__Input for this task__
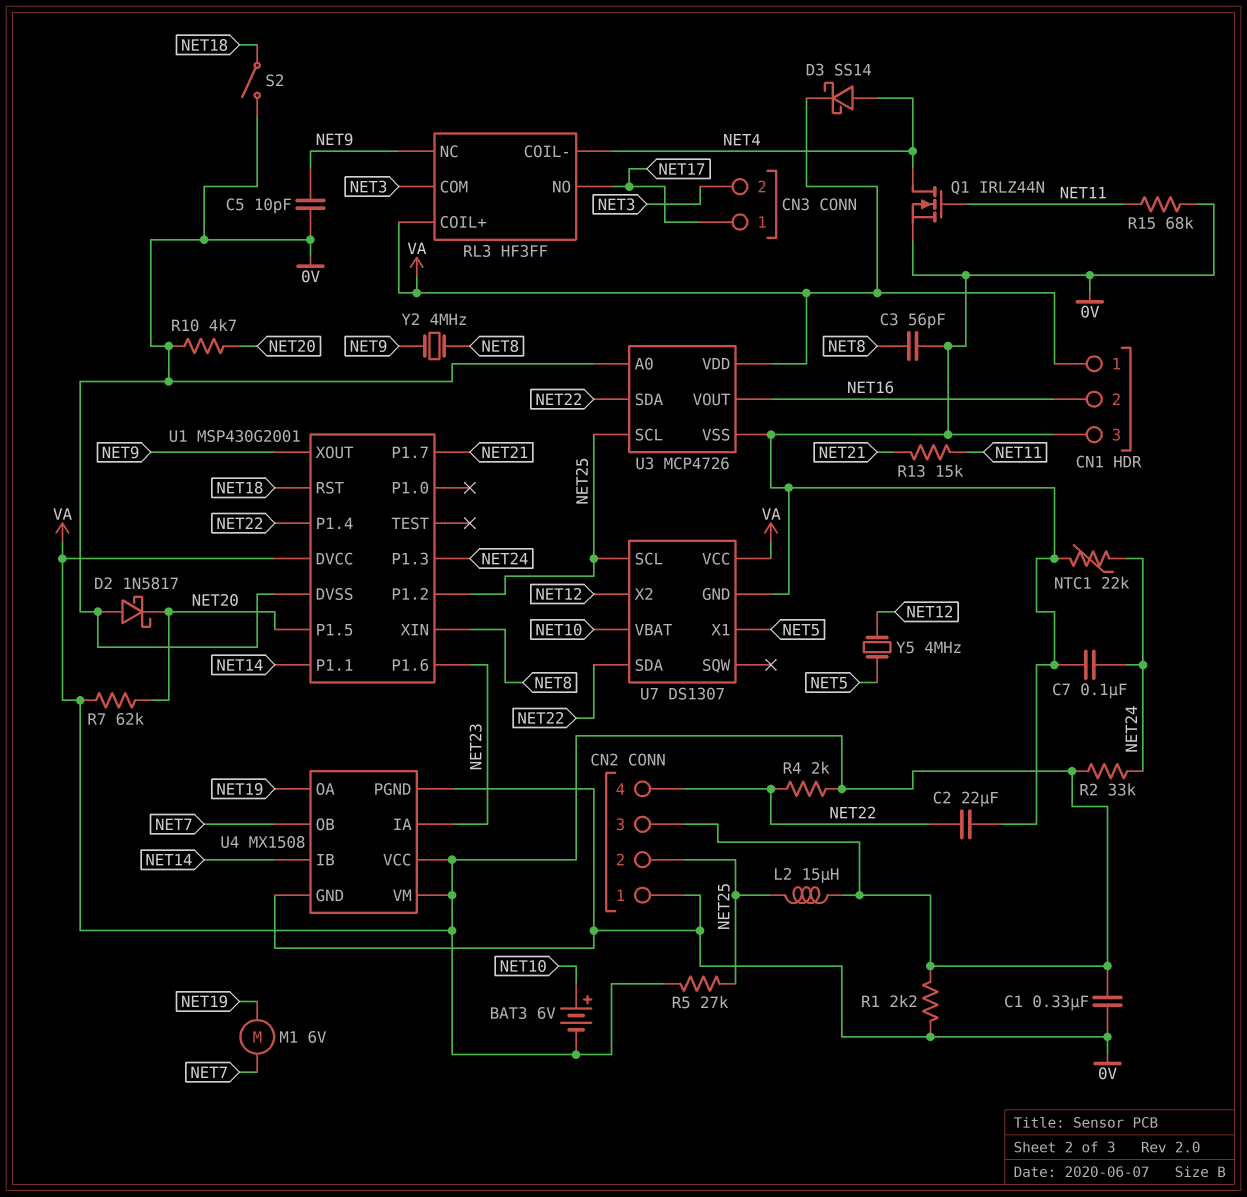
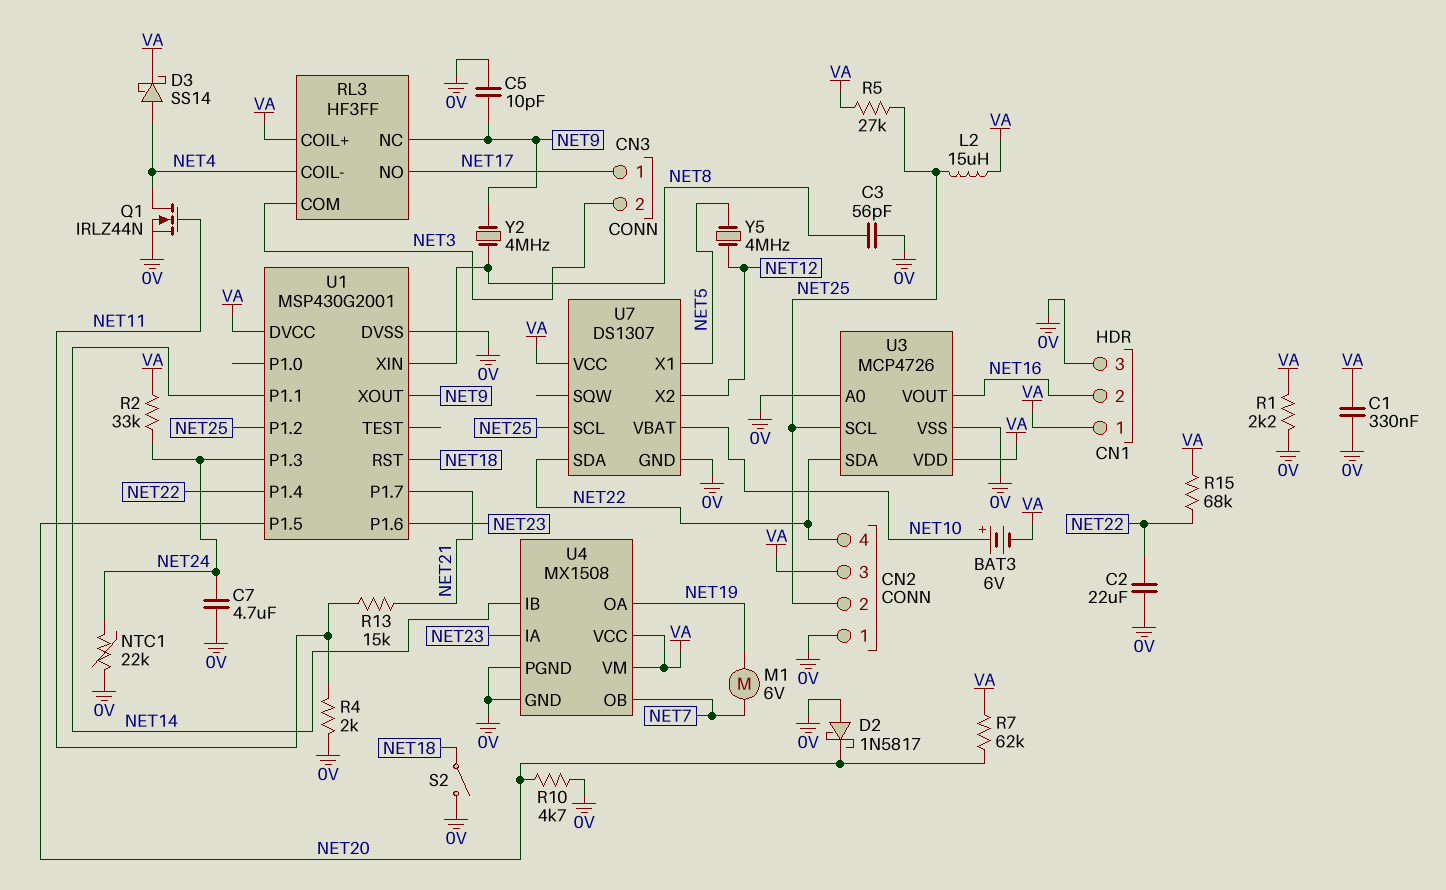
C7: 100nF (0V, NET24) -> 4.7uF (0V, NET24)
R4: 2k (NET22, VA) -> 2k (0V, NET11)
R15: 68k (0V, NET11) -> 68k (NET22, VA)

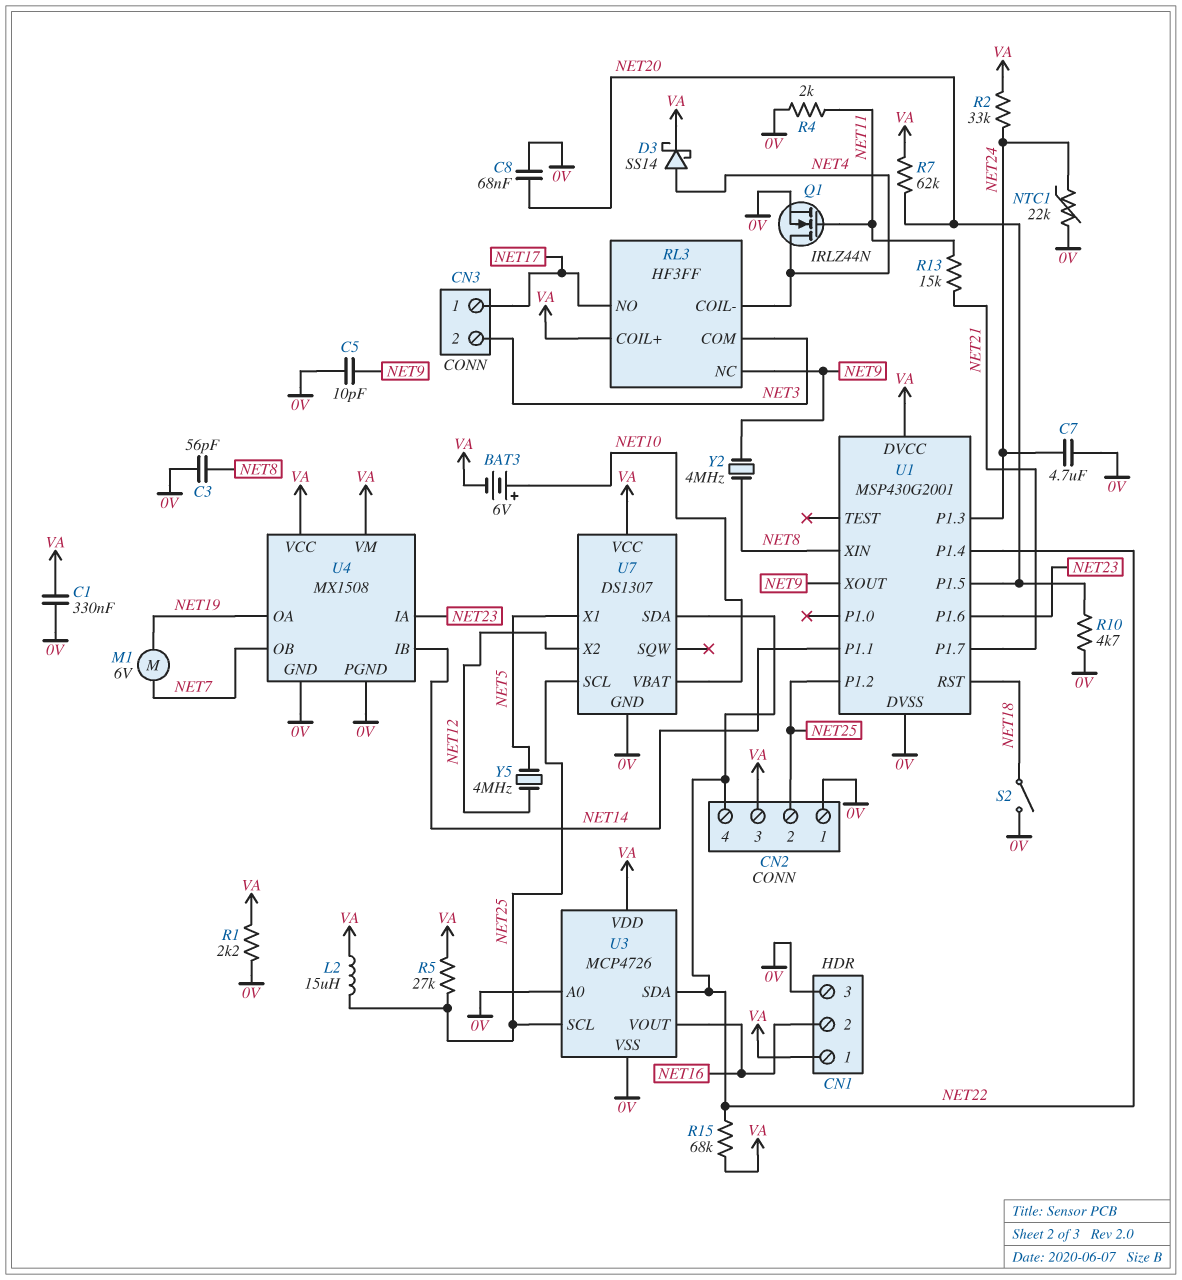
C2: 22uF (0V, NET22) -> none
C8: none -> 68nF (0V, NET20)
D2: schottky 1N5817 (A 0V, K NET20) -> none

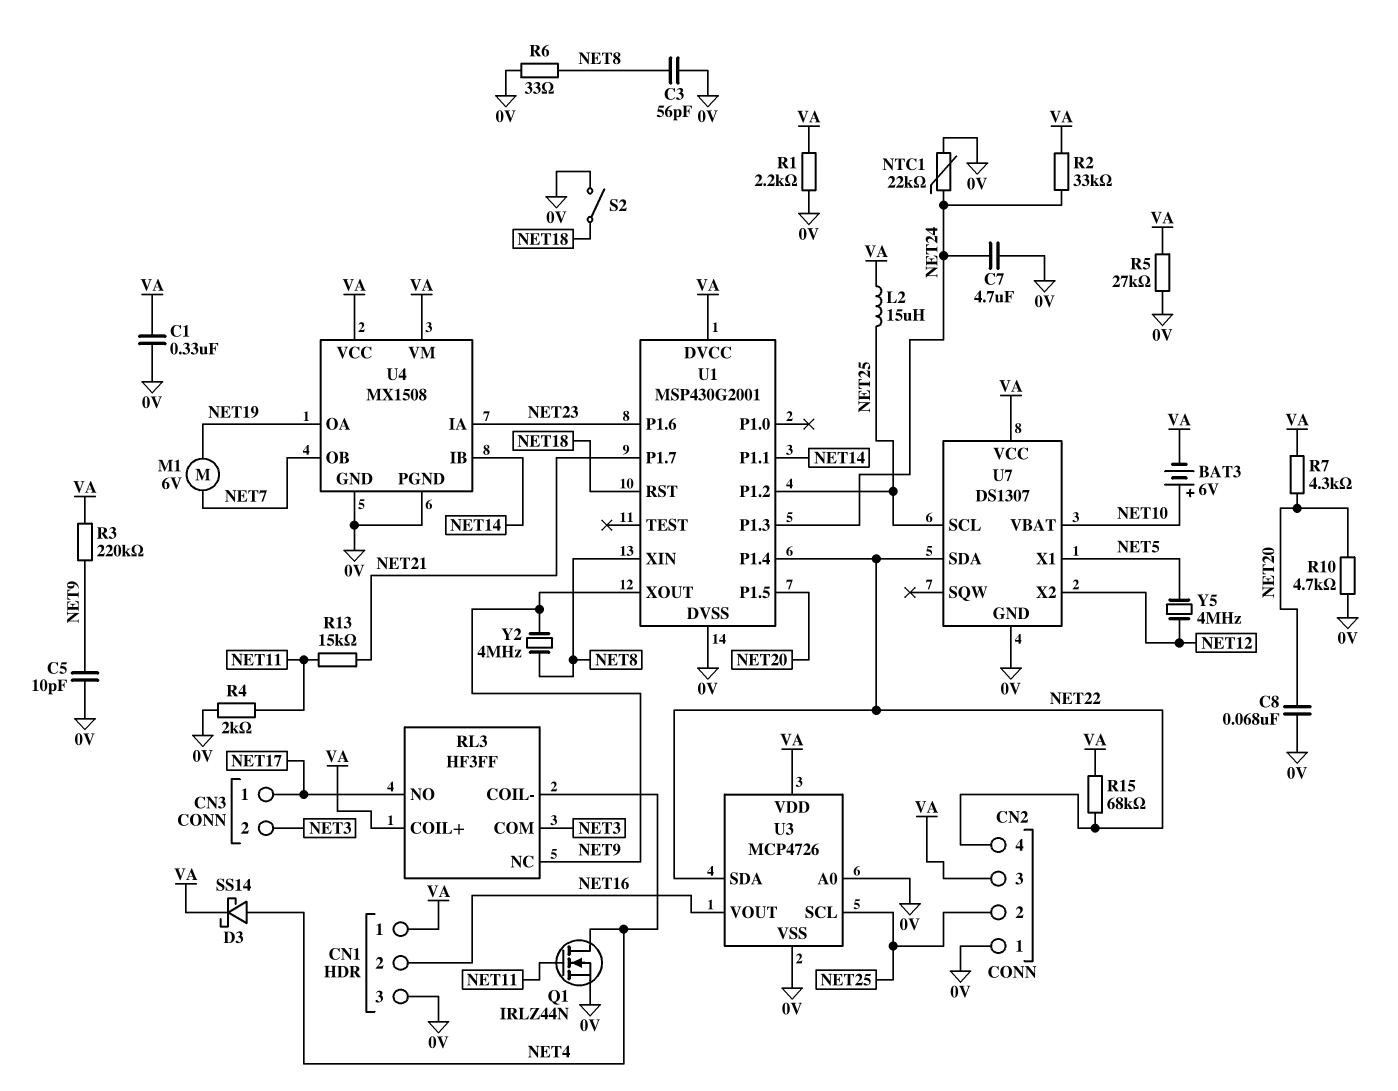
R3: none -> 220k (NET9, VA)
R5: 27k (NET25, VA) -> 27k (0V, VA)
R6: none -> 33 (0V, NET8)
R7: 62k (NET20, VA) -> 4.3k (NET20, VA)

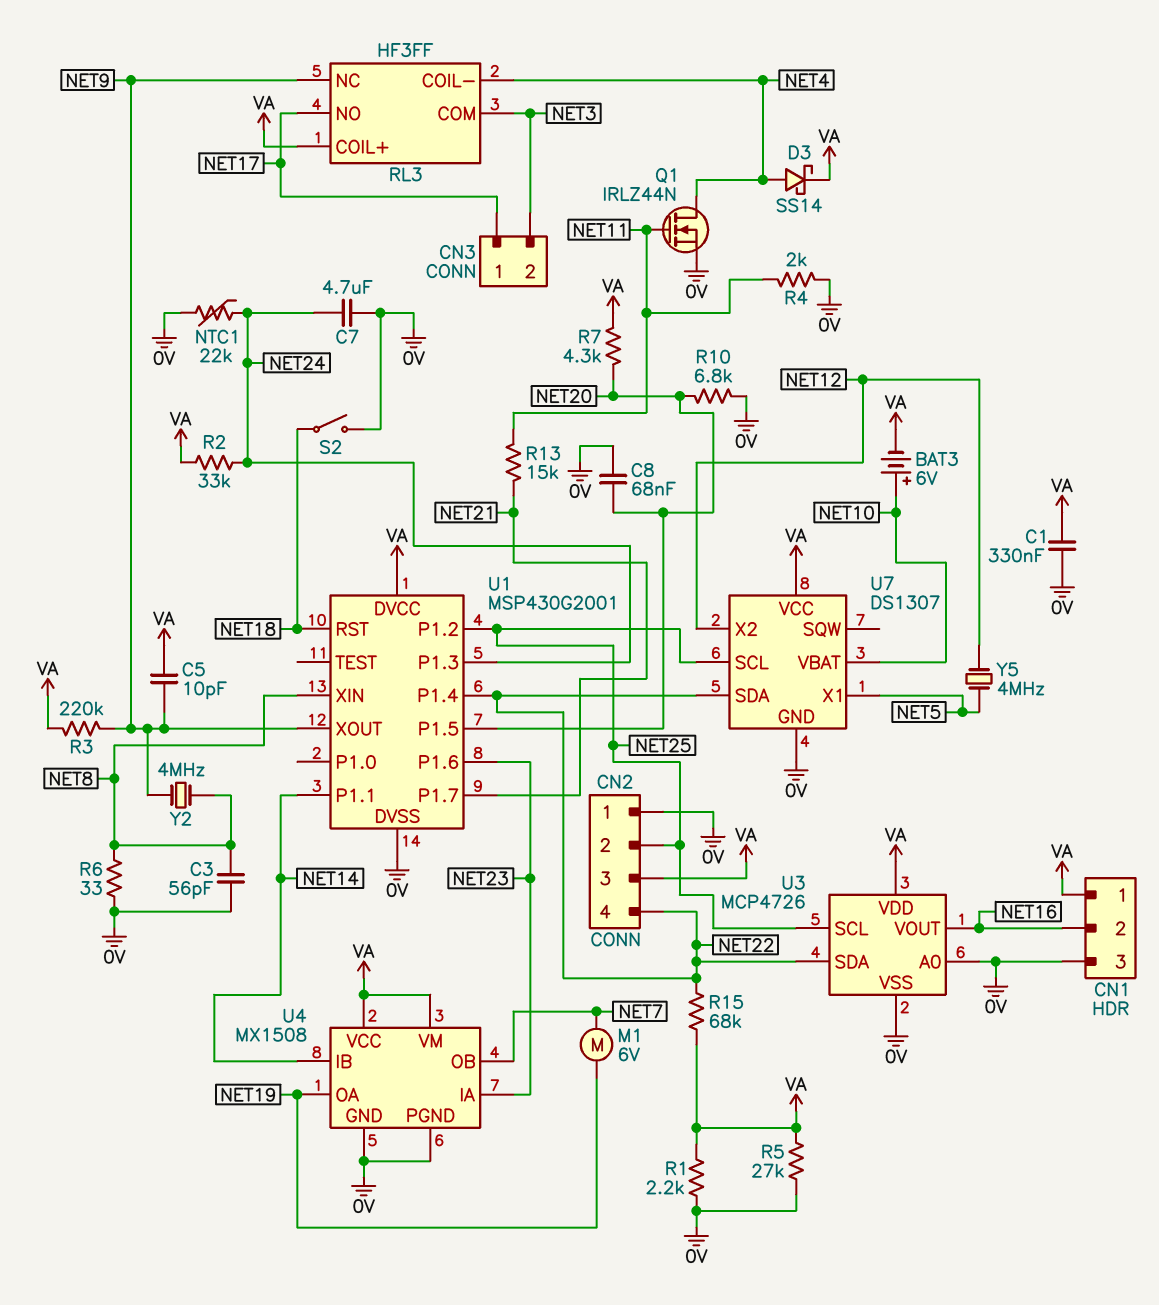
C5: 10pF (0V, NET9) -> 10pF (NET9, VA)
L2: 15uH (NET25, VA) -> none
R10: 4.7k (0V, NET20) -> 6.8k (0V, NET20)

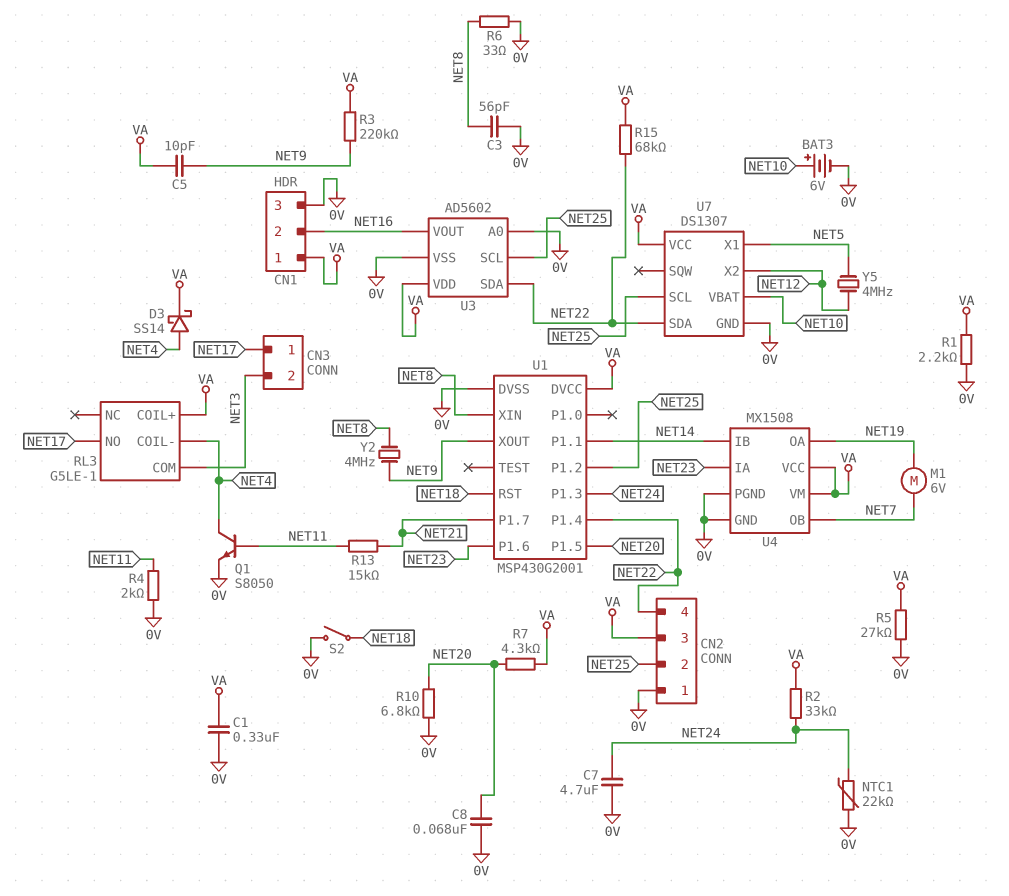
BAT3: 6V (plus NET10, minus VA) -> 6V (plus NET10, minus 0V)
Q1: NMOS IRLZ44N (G NET11, D NET4, S 0V) -> NPN S8050 (B NET11, C NET4, E 0V)
RL3: HF3FF -> G5LE-1
RL3 pin NC: NET9 -> none
U3: MCP4726 -> AD5602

__Assigned task__
Your answer must be an exact copy of the lines from the start of the entries through the line with "R3: none -> 220k (NET9, VA)", with no pictures.

__Finished exercise__
C7: 100nF (0V, NET24) -> 4.7uF (0V, NET24)
R4: 2k (NET22, VA) -> 2k (0V, NET11)
R15: 68k (0V, NET11) -> 68k (NET22, VA)

C2: 22uF (0V, NET22) -> none
C8: none -> 68nF (0V, NET20)
D2: schottky 1N5817 (A 0V, K NET20) -> none

R3: none -> 220k (NET9, VA)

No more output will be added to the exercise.